━━━━━ Exercise material ━━━━━
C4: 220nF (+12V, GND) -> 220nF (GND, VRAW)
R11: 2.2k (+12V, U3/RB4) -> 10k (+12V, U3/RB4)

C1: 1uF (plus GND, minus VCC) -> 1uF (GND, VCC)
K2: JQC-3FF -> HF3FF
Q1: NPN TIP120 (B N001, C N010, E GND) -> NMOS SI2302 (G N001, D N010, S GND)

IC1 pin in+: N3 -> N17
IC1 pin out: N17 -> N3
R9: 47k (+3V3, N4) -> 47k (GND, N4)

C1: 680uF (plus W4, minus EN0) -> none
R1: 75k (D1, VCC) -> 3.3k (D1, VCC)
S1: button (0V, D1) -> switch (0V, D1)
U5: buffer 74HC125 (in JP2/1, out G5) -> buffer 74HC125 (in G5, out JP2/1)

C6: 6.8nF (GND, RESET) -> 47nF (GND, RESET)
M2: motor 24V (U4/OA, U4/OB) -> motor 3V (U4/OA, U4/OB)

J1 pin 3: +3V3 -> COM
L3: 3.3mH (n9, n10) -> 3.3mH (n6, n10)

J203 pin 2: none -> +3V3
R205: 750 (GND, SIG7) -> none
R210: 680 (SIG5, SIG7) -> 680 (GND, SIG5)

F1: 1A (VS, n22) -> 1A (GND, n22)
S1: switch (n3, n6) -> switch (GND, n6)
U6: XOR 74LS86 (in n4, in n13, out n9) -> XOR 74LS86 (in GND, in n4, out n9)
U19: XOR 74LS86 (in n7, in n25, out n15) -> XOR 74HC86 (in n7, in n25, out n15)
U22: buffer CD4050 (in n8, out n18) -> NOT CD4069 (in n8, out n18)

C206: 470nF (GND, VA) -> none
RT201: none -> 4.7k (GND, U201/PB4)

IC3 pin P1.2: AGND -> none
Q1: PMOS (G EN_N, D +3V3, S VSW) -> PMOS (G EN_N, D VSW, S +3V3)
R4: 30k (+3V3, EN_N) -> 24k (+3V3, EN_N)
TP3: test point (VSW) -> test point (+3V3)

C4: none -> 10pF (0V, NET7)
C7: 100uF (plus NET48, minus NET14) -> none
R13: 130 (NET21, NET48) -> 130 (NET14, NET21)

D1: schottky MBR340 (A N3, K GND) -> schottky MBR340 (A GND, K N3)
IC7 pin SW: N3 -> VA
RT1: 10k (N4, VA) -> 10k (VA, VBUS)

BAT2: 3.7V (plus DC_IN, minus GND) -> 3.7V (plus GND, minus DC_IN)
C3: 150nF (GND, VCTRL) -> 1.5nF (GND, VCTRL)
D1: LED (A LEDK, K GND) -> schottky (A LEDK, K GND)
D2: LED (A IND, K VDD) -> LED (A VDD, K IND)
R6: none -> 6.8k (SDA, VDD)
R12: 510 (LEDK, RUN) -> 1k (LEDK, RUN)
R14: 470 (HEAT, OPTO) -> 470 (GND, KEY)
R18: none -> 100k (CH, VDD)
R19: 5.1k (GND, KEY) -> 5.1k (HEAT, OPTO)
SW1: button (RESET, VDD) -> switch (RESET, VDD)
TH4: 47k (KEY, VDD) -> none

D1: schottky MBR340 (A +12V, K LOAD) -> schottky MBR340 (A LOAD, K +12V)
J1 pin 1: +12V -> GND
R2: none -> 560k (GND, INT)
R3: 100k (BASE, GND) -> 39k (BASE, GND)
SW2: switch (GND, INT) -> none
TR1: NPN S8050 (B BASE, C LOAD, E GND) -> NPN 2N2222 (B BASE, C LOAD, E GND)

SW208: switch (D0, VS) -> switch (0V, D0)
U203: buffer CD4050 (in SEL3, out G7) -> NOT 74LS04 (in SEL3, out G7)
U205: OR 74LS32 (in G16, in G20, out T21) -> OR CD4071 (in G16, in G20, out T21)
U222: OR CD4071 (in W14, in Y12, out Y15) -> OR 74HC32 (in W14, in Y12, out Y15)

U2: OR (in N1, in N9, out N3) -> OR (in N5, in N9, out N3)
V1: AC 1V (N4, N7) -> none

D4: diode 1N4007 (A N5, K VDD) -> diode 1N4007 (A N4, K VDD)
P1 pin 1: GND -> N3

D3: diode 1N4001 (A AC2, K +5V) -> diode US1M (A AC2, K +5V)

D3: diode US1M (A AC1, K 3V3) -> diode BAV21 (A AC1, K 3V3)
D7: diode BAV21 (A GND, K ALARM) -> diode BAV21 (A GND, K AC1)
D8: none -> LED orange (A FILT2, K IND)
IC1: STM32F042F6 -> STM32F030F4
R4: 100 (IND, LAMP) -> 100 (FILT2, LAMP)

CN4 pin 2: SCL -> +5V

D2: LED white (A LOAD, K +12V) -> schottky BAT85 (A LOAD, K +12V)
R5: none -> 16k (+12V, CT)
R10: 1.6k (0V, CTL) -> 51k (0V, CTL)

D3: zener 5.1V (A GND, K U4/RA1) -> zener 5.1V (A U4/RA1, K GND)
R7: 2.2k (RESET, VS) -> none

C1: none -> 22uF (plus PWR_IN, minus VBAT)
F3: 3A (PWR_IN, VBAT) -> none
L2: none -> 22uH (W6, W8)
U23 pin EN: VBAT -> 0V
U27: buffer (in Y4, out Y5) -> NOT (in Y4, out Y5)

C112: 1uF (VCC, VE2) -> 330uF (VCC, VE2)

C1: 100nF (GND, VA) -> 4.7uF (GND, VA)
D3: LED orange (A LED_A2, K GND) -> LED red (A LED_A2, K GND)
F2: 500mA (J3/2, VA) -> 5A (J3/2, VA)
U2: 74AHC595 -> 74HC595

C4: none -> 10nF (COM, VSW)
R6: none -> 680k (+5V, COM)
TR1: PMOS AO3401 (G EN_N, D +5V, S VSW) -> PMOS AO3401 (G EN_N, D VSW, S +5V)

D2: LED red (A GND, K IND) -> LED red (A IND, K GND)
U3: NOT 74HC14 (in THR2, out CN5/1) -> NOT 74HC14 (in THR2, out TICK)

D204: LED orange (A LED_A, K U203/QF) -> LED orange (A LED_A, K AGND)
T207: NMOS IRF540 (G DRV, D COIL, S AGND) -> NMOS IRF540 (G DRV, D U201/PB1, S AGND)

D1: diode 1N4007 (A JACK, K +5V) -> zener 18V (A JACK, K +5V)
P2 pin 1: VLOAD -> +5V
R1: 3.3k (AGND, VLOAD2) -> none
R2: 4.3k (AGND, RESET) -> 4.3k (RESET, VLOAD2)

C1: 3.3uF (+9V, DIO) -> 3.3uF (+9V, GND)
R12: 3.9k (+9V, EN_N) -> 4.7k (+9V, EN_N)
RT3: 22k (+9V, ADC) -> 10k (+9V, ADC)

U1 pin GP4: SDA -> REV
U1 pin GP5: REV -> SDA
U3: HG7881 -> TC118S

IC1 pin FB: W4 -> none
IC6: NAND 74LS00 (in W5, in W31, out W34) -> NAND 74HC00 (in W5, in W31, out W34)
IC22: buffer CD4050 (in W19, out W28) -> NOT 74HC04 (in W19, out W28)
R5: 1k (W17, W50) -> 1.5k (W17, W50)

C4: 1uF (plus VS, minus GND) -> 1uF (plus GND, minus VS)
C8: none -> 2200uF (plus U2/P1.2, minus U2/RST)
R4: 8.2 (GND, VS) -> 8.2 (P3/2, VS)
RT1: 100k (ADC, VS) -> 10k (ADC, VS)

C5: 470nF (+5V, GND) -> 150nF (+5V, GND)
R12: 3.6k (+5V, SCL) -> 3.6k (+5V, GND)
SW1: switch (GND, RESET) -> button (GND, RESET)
━━━━━
Recopy the records without any alteration.

Solution for this task:
C4: 220nF (+12V, GND) -> 220nF (GND, VRAW)
R11: 2.2k (+12V, U3/RB4) -> 10k (+12V, U3/RB4)

C1: 1uF (plus GND, minus VCC) -> 1uF (GND, VCC)
K2: JQC-3FF -> HF3FF
Q1: NPN TIP120 (B N001, C N010, E GND) -> NMOS SI2302 (G N001, D N010, S GND)

IC1 pin in+: N3 -> N17
IC1 pin out: N17 -> N3
R9: 47k (+3V3, N4) -> 47k (GND, N4)

C1: 680uF (plus W4, minus EN0) -> none
R1: 75k (D1, VCC) -> 3.3k (D1, VCC)
S1: button (0V, D1) -> switch (0V, D1)
U5: buffer 74HC125 (in JP2/1, out G5) -> buffer 74HC125 (in G5, out JP2/1)

C6: 6.8nF (GND, RESET) -> 47nF (GND, RESET)
M2: motor 24V (U4/OA, U4/OB) -> motor 3V (U4/OA, U4/OB)

J1 pin 3: +3V3 -> COM
L3: 3.3mH (n9, n10) -> 3.3mH (n6, n10)

J203 pin 2: none -> +3V3
R205: 750 (GND, SIG7) -> none
R210: 680 (SIG5, SIG7) -> 680 (GND, SIG5)

F1: 1A (VS, n22) -> 1A (GND, n22)
S1: switch (n3, n6) -> switch (GND, n6)
U6: XOR 74LS86 (in n4, in n13, out n9) -> XOR 74LS86 (in GND, in n4, out n9)
U19: XOR 74LS86 (in n7, in n25, out n15) -> XOR 74HC86 (in n7, in n25, out n15)
U22: buffer CD4050 (in n8, out n18) -> NOT CD4069 (in n8, out n18)

C206: 470nF (GND, VA) -> none
RT201: none -> 4.7k (GND, U201/PB4)

IC3 pin P1.2: AGND -> none
Q1: PMOS (G EN_N, D +3V3, S VSW) -> PMOS (G EN_N, D VSW, S +3V3)
R4: 30k (+3V3, EN_N) -> 24k (+3V3, EN_N)
TP3: test point (VSW) -> test point (+3V3)

C4: none -> 10pF (0V, NET7)
C7: 100uF (plus NET48, minus NET14) -> none
R13: 130 (NET21, NET48) -> 130 (NET14, NET21)

D1: schottky MBR340 (A N3, K GND) -> schottky MBR340 (A GND, K N3)
IC7 pin SW: N3 -> VA
RT1: 10k (N4, VA) -> 10k (VA, VBUS)

BAT2: 3.7V (plus DC_IN, minus GND) -> 3.7V (plus GND, minus DC_IN)
C3: 150nF (GND, VCTRL) -> 1.5nF (GND, VCTRL)
D1: LED (A LEDK, K GND) -> schottky (A LEDK, K GND)
D2: LED (A IND, K VDD) -> LED (A VDD, K IND)
R6: none -> 6.8k (SDA, VDD)
R12: 510 (LEDK, RUN) -> 1k (LEDK, RUN)
R14: 470 (HEAT, OPTO) -> 470 (GND, KEY)
R18: none -> 100k (CH, VDD)
R19: 5.1k (GND, KEY) -> 5.1k (HEAT, OPTO)
SW1: button (RESET, VDD) -> switch (RESET, VDD)
TH4: 47k (KEY, VDD) -> none

D1: schottky MBR340 (A +12V, K LOAD) -> schottky MBR340 (A LOAD, K +12V)
J1 pin 1: +12V -> GND
R2: none -> 560k (GND, INT)
R3: 100k (BASE, GND) -> 39k (BASE, GND)
SW2: switch (GND, INT) -> none
TR1: NPN S8050 (B BASE, C LOAD, E GND) -> NPN 2N2222 (B BASE, C LOAD, E GND)

SW208: switch (D0, VS) -> switch (0V, D0)
U203: buffer CD4050 (in SEL3, out G7) -> NOT 74LS04 (in SEL3, out G7)
U205: OR 74LS32 (in G16, in G20, out T21) -> OR CD4071 (in G16, in G20, out T21)
U222: OR CD4071 (in W14, in Y12, out Y15) -> OR 74HC32 (in W14, in Y12, out Y15)

U2: OR (in N1, in N9, out N3) -> OR (in N5, in N9, out N3)
V1: AC 1V (N4, N7) -> none

D4: diode 1N4007 (A N5, K VDD) -> diode 1N4007 (A N4, K VDD)
P1 pin 1: GND -> N3

D3: diode 1N4001 (A AC2, K +5V) -> diode US1M (A AC2, K +5V)

D3: diode US1M (A AC1, K 3V3) -> diode BAV21 (A AC1, K 3V3)
D7: diode BAV21 (A GND, K ALARM) -> diode BAV21 (A GND, K AC1)
D8: none -> LED orange (A FILT2, K IND)
IC1: STM32F042F6 -> STM32F030F4
R4: 100 (IND, LAMP) -> 100 (FILT2, LAMP)

CN4 pin 2: SCL -> +5V

D2: LED white (A LOAD, K +12V) -> schottky BAT85 (A LOAD, K +12V)
R5: none -> 16k (+12V, CT)
R10: 1.6k (0V, CTL) -> 51k (0V, CTL)

D3: zener 5.1V (A GND, K U4/RA1) -> zener 5.1V (A U4/RA1, K GND)
R7: 2.2k (RESET, VS) -> none

C1: none -> 22uF (plus PWR_IN, minus VBAT)
F3: 3A (PWR_IN, VBAT) -> none
L2: none -> 22uH (W6, W8)
U23 pin EN: VBAT -> 0V
U27: buffer (in Y4, out Y5) -> NOT (in Y4, out Y5)

C112: 1uF (VCC, VE2) -> 330uF (VCC, VE2)

C1: 100nF (GND, VA) -> 4.7uF (GND, VA)
D3: LED orange (A LED_A2, K GND) -> LED red (A LED_A2, K GND)
F2: 500mA (J3/2, VA) -> 5A (J3/2, VA)
U2: 74AHC595 -> 74HC595

C4: none -> 10nF (COM, VSW)
R6: none -> 680k (+5V, COM)
TR1: PMOS AO3401 (G EN_N, D +5V, S VSW) -> PMOS AO3401 (G EN_N, D VSW, S +5V)

D2: LED red (A GND, K IND) -> LED red (A IND, K GND)
U3: NOT 74HC14 (in THR2, out CN5/1) -> NOT 74HC14 (in THR2, out TICK)

D204: LED orange (A LED_A, K U203/QF) -> LED orange (A LED_A, K AGND)
T207: NMOS IRF540 (G DRV, D COIL, S AGND) -> NMOS IRF540 (G DRV, D U201/PB1, S AGND)

D1: diode 1N4007 (A JACK, K +5V) -> zener 18V (A JACK, K +5V)
P2 pin 1: VLOAD -> +5V
R1: 3.3k (AGND, VLOAD2) -> none
R2: 4.3k (AGND, RESET) -> 4.3k (RESET, VLOAD2)

C1: 3.3uF (+9V, DIO) -> 3.3uF (+9V, GND)
R12: 3.9k (+9V, EN_N) -> 4.7k (+9V, EN_N)
RT3: 22k (+9V, ADC) -> 10k (+9V, ADC)

U1 pin GP4: SDA -> REV
U1 pin GP5: REV -> SDA
U3: HG7881 -> TC118S

IC1 pin FB: W4 -> none
IC6: NAND 74LS00 (in W5, in W31, out W34) -> NAND 74HC00 (in W5, in W31, out W34)
IC22: buffer CD4050 (in W19, out W28) -> NOT 74HC04 (in W19, out W28)
R5: 1k (W17, W50) -> 1.5k (W17, W50)

C4: 1uF (plus VS, minus GND) -> 1uF (plus GND, minus VS)
C8: none -> 2200uF (plus U2/P1.2, minus U2/RST)
R4: 8.2 (GND, VS) -> 8.2 (P3/2, VS)
RT1: 100k (ADC, VS) -> 10k (ADC, VS)

C5: 470nF (+5V, GND) -> 150nF (+5V, GND)
R12: 3.6k (+5V, SCL) -> 3.6k (+5V, GND)
SW1: switch (GND, RESET) -> button (GND, RESET)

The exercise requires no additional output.